* **TASK ITEM**: Task for the records below: repeat the line containing "BUZZER2 pin IO: A1 -> A5" and every line after it, exactly and with nothing else, but leave out the pictures.
+++ SUPPLIED DATA +++
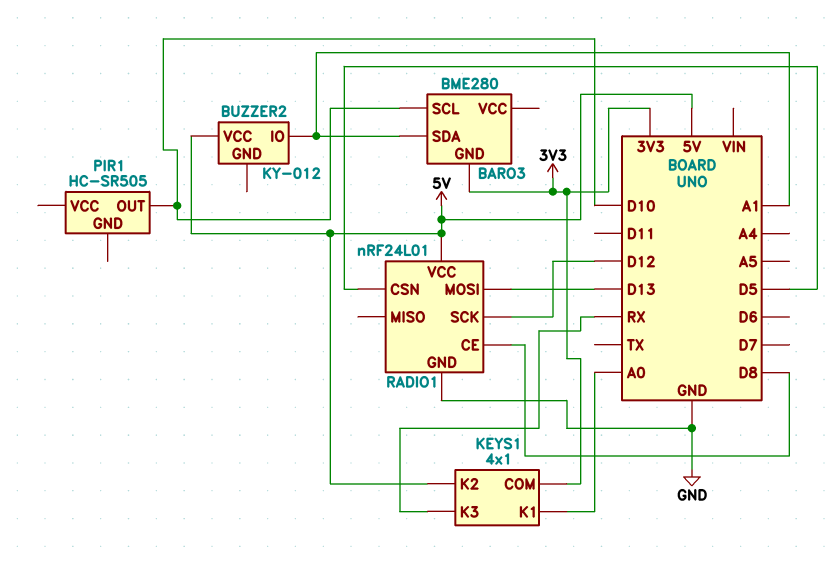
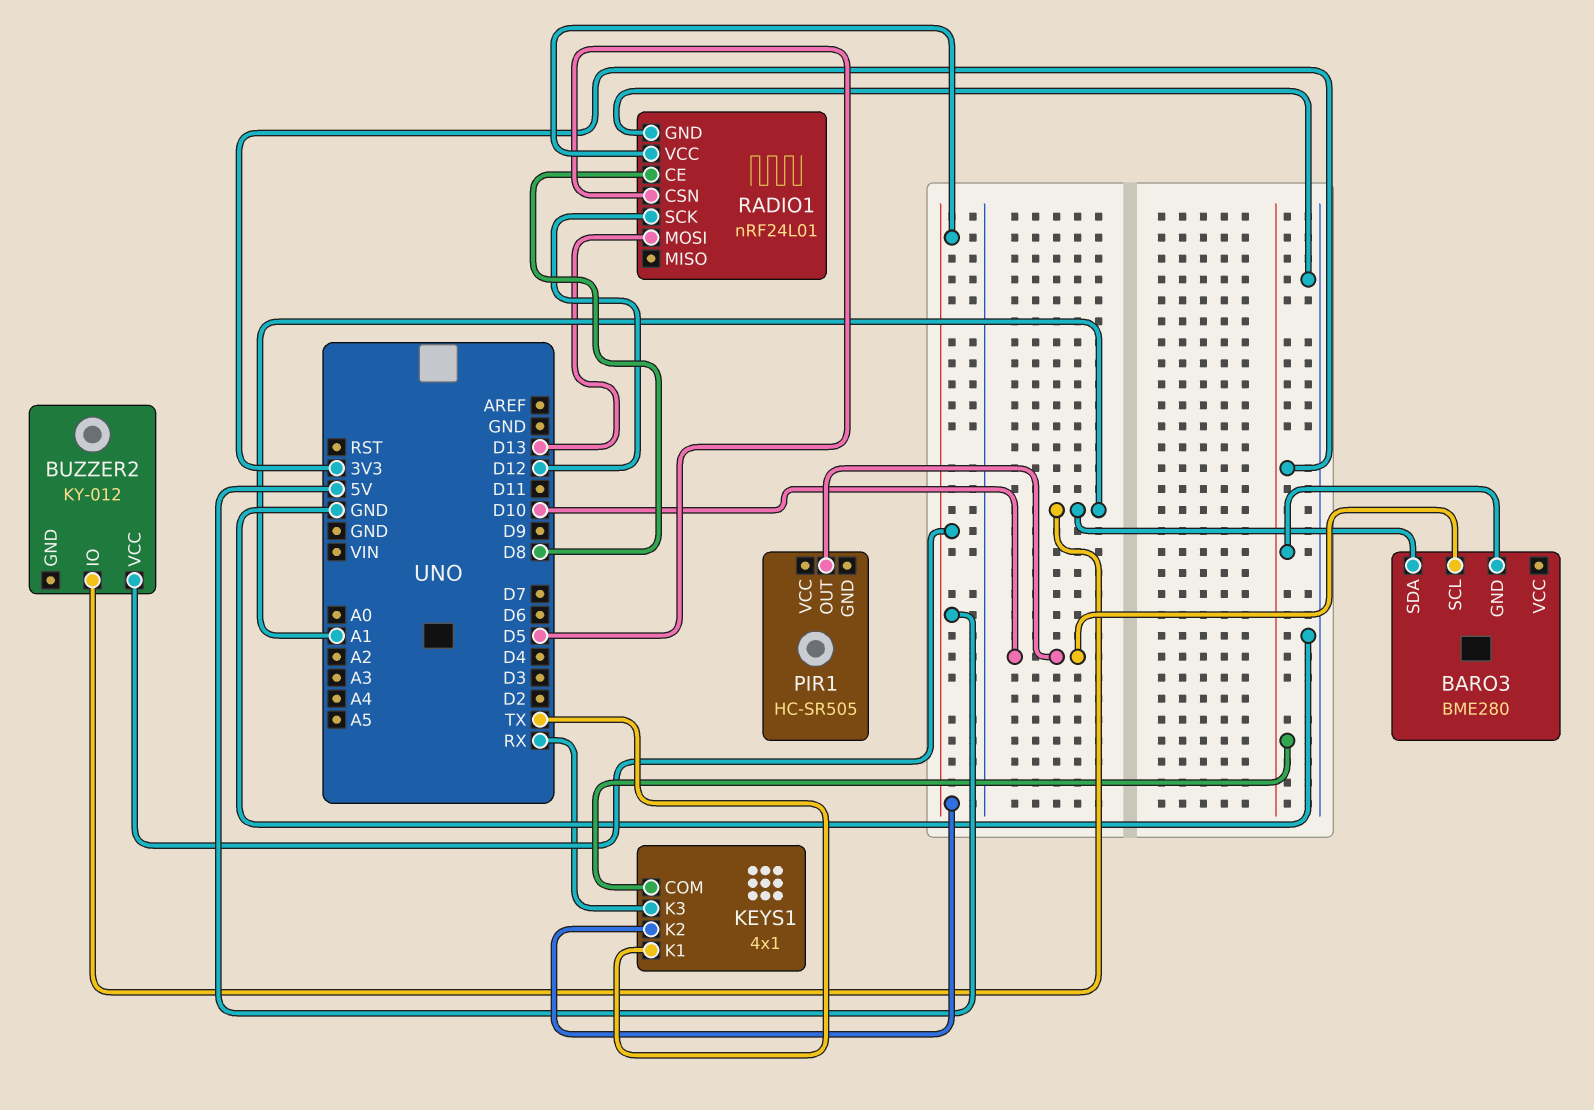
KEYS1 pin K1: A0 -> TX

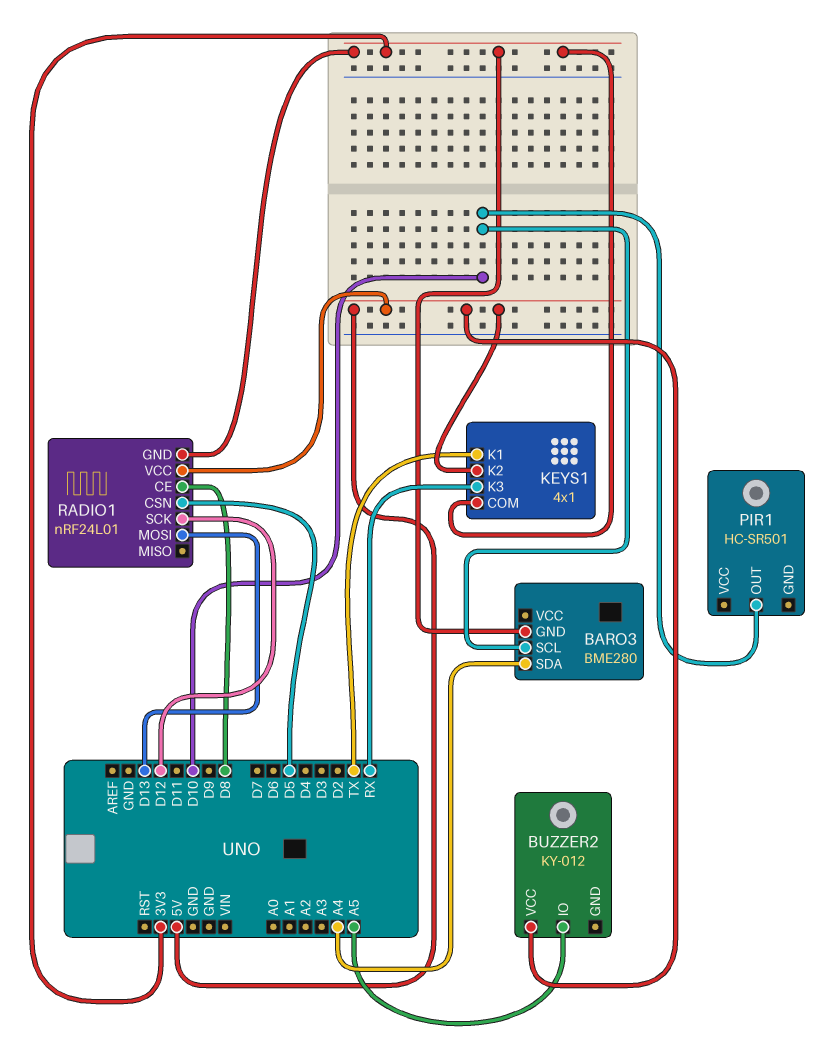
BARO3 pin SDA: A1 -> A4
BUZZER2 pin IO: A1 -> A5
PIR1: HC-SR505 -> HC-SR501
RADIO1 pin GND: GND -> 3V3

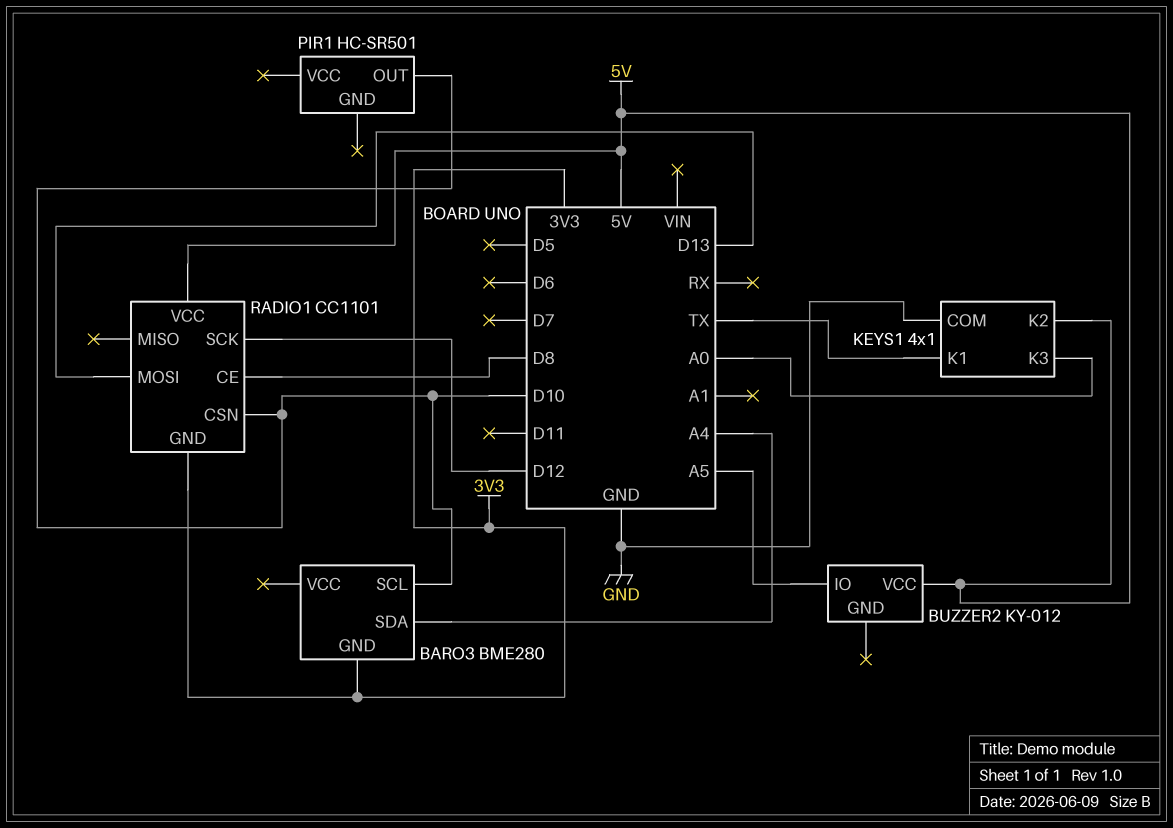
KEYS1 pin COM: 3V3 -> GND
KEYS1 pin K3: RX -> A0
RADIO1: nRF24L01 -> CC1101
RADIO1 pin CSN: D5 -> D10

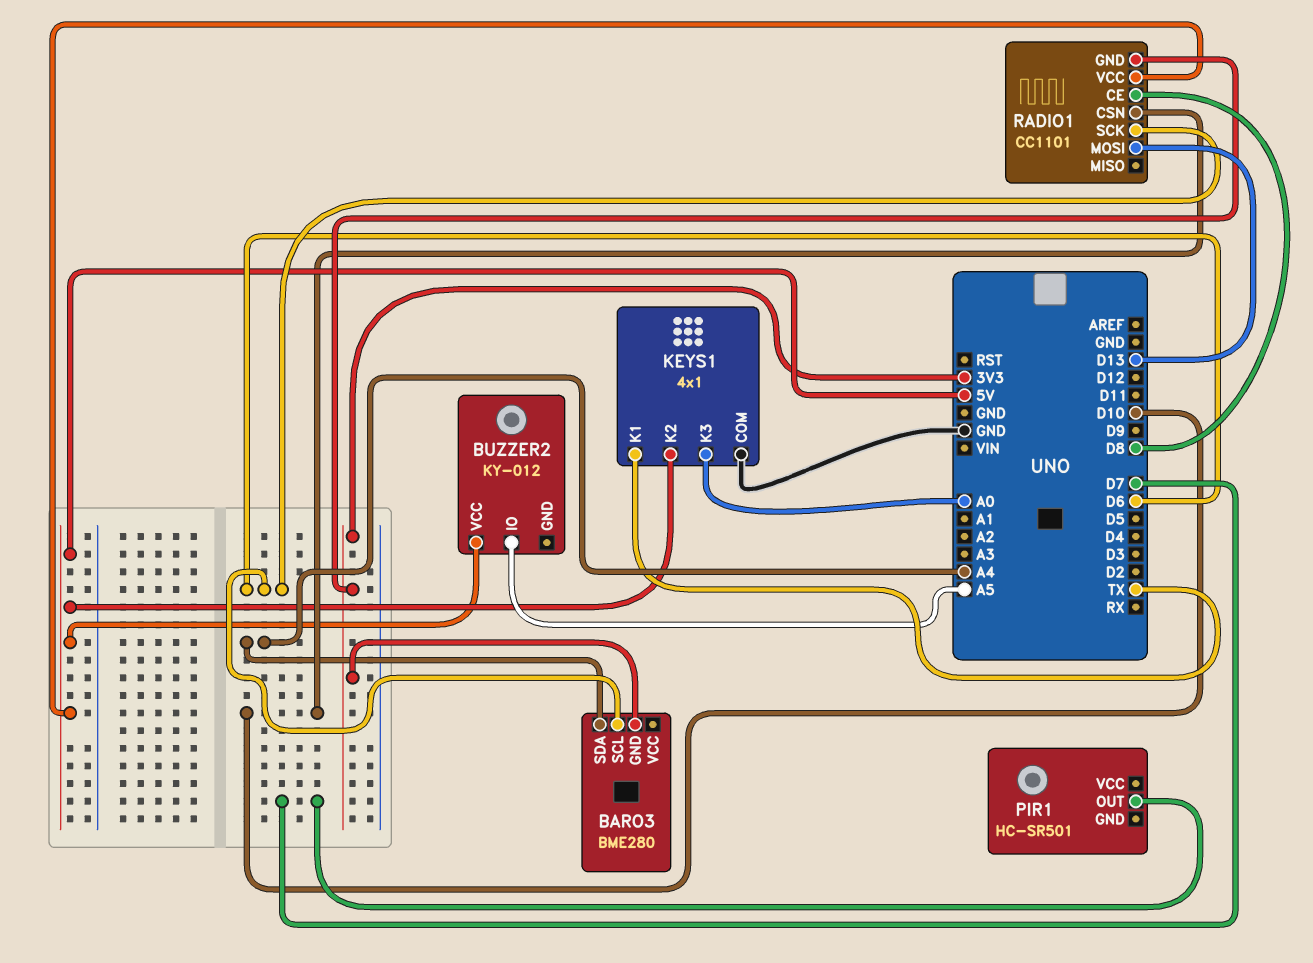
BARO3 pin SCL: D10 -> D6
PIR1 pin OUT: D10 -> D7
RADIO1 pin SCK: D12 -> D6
+++
* **WRITTEN ANSWER**:
BUZZER2 pin IO: A1 -> A5
PIR1: HC-SR505 -> HC-SR501
RADIO1 pin GND: GND -> 3V3

KEYS1 pin COM: 3V3 -> GND
KEYS1 pin K3: RX -> A0
RADIO1: nRF24L01 -> CC1101
RADIO1 pin CSN: D5 -> D10

BARO3 pin SCL: D10 -> D6
PIR1 pin OUT: D10 -> D7
RADIO1 pin SCK: D12 -> D6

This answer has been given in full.